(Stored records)

↓

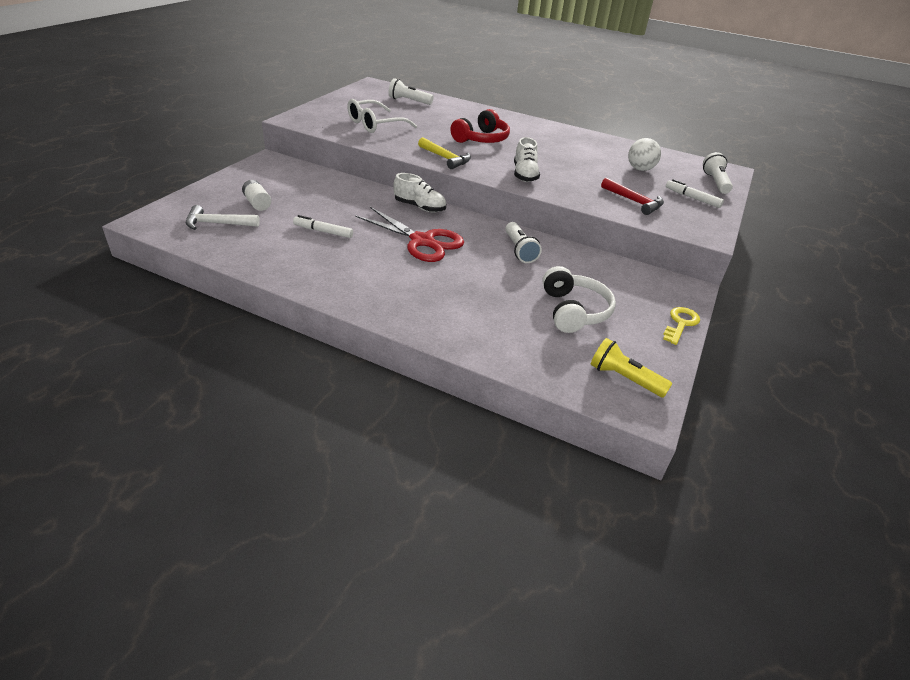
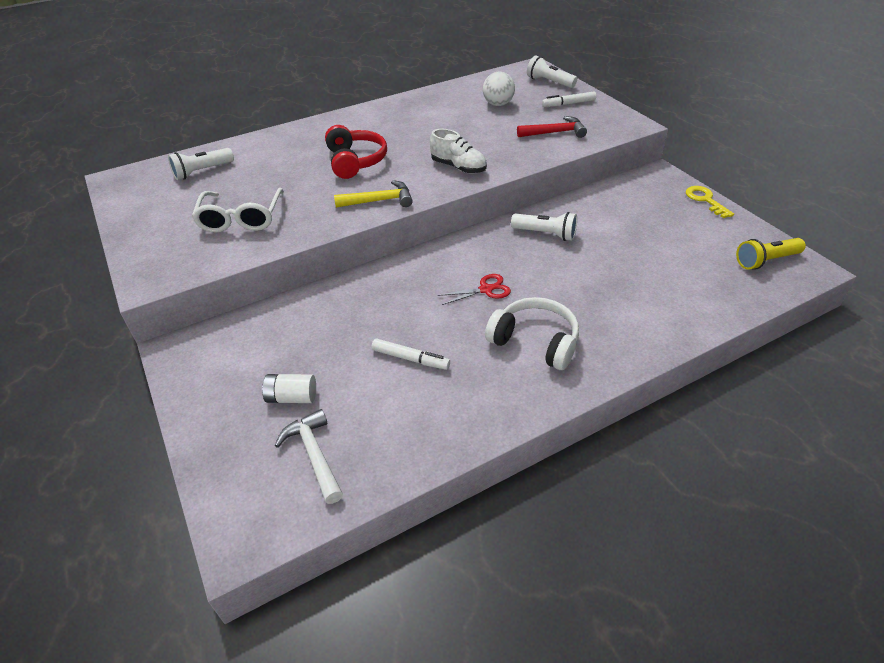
camera: 50 degrees left, 5 degrees up
(217, 224) = (314, 454): white hammer -> white hammer turned 120 degrees clockwise
(323, 231) = (410, 358): white marker -> white marker turned 120 degrees counterclockwise
(420, 207) = (414, 265): white shoe -> none
(422, 241) = (485, 289): red scissors -> red scissors, size x0.51
(573, 311) = (661, 245): white headphones -> white headphones (535, 341)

↑

What to produce — Every line in the records is to be retyped exactly as it stands; the pictures stay out.

Response for this exercise —
camera: 50 degrees left, 5 degrees up
(217, 224) = (314, 454): white hammer -> white hammer turned 120 degrees clockwise
(323, 231) = (410, 358): white marker -> white marker turned 120 degrees counterclockwise
(420, 207) = (414, 265): white shoe -> none
(422, 241) = (485, 289): red scissors -> red scissors, size x0.51
(573, 311) = (661, 245): white headphones -> white headphones (535, 341)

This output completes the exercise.